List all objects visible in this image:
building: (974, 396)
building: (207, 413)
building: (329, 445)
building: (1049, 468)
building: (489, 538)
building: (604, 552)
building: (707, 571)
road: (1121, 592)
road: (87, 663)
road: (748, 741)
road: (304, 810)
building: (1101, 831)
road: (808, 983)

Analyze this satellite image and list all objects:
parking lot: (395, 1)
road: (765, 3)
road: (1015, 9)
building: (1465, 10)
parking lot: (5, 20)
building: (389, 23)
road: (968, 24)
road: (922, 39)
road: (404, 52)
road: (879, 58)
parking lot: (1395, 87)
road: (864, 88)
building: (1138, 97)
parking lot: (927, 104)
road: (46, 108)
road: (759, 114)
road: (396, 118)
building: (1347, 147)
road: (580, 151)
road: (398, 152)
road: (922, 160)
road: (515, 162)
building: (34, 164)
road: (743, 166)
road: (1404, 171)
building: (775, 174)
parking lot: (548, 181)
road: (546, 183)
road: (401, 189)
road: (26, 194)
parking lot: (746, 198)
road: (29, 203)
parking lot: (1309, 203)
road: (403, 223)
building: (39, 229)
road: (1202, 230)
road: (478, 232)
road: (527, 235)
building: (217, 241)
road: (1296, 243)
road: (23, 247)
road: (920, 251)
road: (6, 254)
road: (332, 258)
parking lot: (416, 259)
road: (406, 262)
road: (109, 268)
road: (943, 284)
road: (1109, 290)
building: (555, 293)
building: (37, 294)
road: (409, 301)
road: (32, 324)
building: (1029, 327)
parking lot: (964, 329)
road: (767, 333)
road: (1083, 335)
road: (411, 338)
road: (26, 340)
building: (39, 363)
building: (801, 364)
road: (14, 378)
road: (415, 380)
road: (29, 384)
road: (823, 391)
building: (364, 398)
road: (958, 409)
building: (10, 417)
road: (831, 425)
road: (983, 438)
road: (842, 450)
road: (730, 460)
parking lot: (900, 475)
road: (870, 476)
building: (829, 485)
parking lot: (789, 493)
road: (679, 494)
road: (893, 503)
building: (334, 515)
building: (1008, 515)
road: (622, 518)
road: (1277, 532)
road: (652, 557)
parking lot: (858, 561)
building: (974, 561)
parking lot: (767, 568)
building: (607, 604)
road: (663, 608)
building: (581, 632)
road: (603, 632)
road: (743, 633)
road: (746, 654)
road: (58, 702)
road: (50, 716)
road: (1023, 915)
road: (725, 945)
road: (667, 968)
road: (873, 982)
_ _ _ _ _
## INSTRUCTIONS TO FOLLOW:
The entries above must be repeated word for word.

## TASK SOLUTION:
List all objects visible in this image:
building: (974, 396)
building: (207, 413)
building: (329, 445)
building: (1049, 468)
building: (489, 538)
building: (604, 552)
building: (707, 571)
road: (1121, 592)
road: (87, 663)
road: (748, 741)
road: (304, 810)
building: (1101, 831)
road: (808, 983)

Analyze this satellite image and list all objects:
parking lot: (395, 1)
road: (765, 3)
road: (1015, 9)
building: (1465, 10)
parking lot: (5, 20)
building: (389, 23)
road: (968, 24)
road: (922, 39)
road: (404, 52)
road: (879, 58)
parking lot: (1395, 87)
road: (864, 88)
building: (1138, 97)
parking lot: (927, 104)
road: (46, 108)
road: (759, 114)
road: (396, 118)
building: (1347, 147)
road: (580, 151)
road: (398, 152)
road: (922, 160)
road: (515, 162)
building: (34, 164)
road: (743, 166)
road: (1404, 171)
building: (775, 174)
parking lot: (548, 181)
road: (546, 183)
road: (401, 189)
road: (26, 194)
parking lot: (746, 198)
road: (29, 203)
parking lot: (1309, 203)
road: (403, 223)
building: (39, 229)
road: (1202, 230)
road: (478, 232)
road: (527, 235)
building: (217, 241)
road: (1296, 243)
road: (23, 247)
road: (920, 251)
road: (6, 254)
road: (332, 258)
parking lot: (416, 259)
road: (406, 262)
road: (109, 268)
road: (943, 284)
road: (1109, 290)
building: (555, 293)
building: (37, 294)
road: (409, 301)
road: (32, 324)
building: (1029, 327)
parking lot: (964, 329)
road: (767, 333)
road: (1083, 335)
road: (411, 338)
road: (26, 340)
building: (39, 363)
building: (801, 364)
road: (14, 378)
road: (415, 380)
road: (29, 384)
road: (823, 391)
building: (364, 398)
road: (958, 409)
building: (10, 417)
road: (831, 425)
road: (983, 438)
road: (842, 450)
road: (730, 460)
parking lot: (900, 475)
road: (870, 476)
building: (829, 485)
parking lot: (789, 493)
road: (679, 494)
road: (893, 503)
building: (334, 515)
building: (1008, 515)
road: (622, 518)
road: (1277, 532)
road: (652, 557)
parking lot: (858, 561)
building: (974, 561)
parking lot: (767, 568)
building: (607, 604)
road: (663, 608)
building: (581, 632)
road: (603, 632)
road: (743, 633)
road: (746, 654)
road: (58, 702)
road: (50, 716)
road: (1023, 915)
road: (725, 945)
road: (667, 968)
road: (873, 982)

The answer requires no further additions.